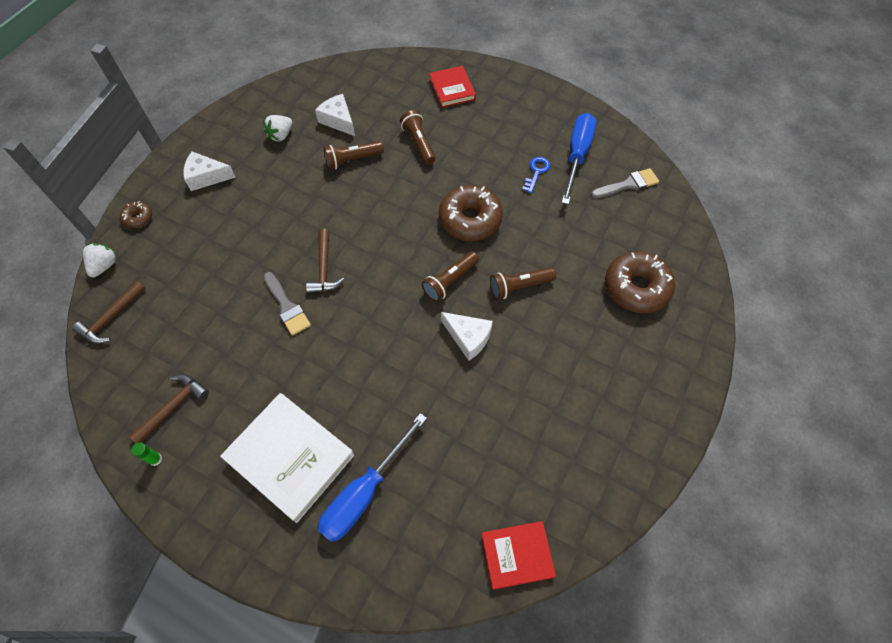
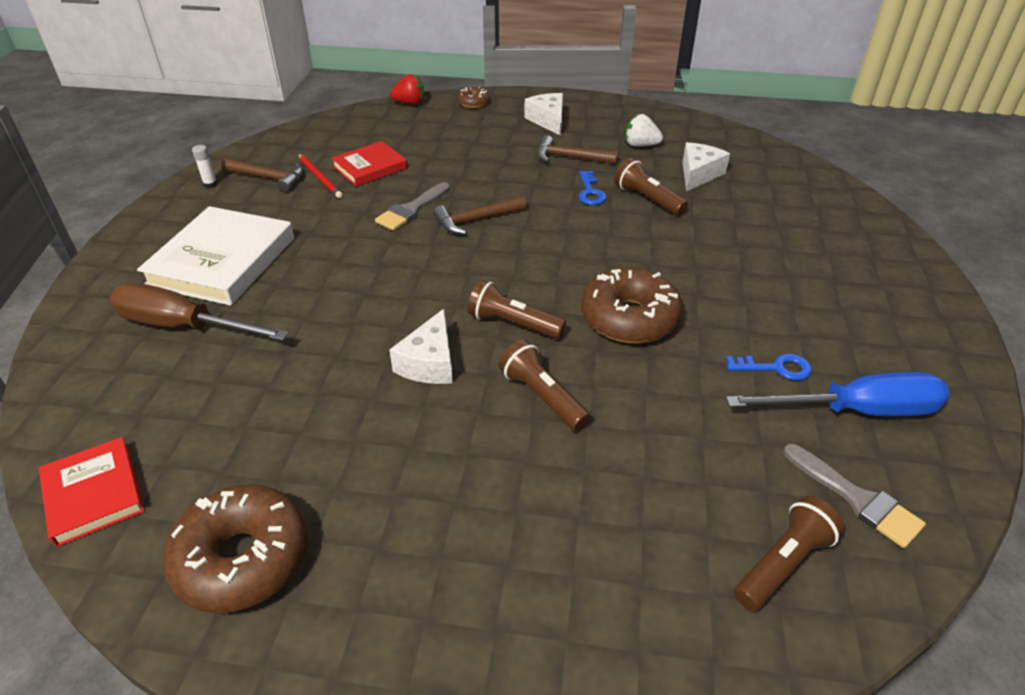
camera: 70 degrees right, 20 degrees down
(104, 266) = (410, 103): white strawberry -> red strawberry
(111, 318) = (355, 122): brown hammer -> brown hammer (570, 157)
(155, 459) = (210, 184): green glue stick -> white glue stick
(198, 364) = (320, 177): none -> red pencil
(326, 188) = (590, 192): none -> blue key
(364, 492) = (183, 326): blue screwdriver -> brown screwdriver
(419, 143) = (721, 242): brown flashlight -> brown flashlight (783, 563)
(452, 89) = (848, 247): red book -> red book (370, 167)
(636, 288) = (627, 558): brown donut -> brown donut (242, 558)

- WHAT NEEDS TO BE DONE -
Transcribe, from the records above, the first line and every line after it up to and including the line with "(326, 188) = (590, 192): none -> blue key"; omit pictures.

- ANSWER TO THIS EXERCISE -
camera: 70 degrees right, 20 degrees down
(104, 266) = (410, 103): white strawberry -> red strawberry
(111, 318) = (355, 122): brown hammer -> brown hammer (570, 157)
(155, 459) = (210, 184): green glue stick -> white glue stick
(198, 364) = (320, 177): none -> red pencil
(326, 188) = (590, 192): none -> blue key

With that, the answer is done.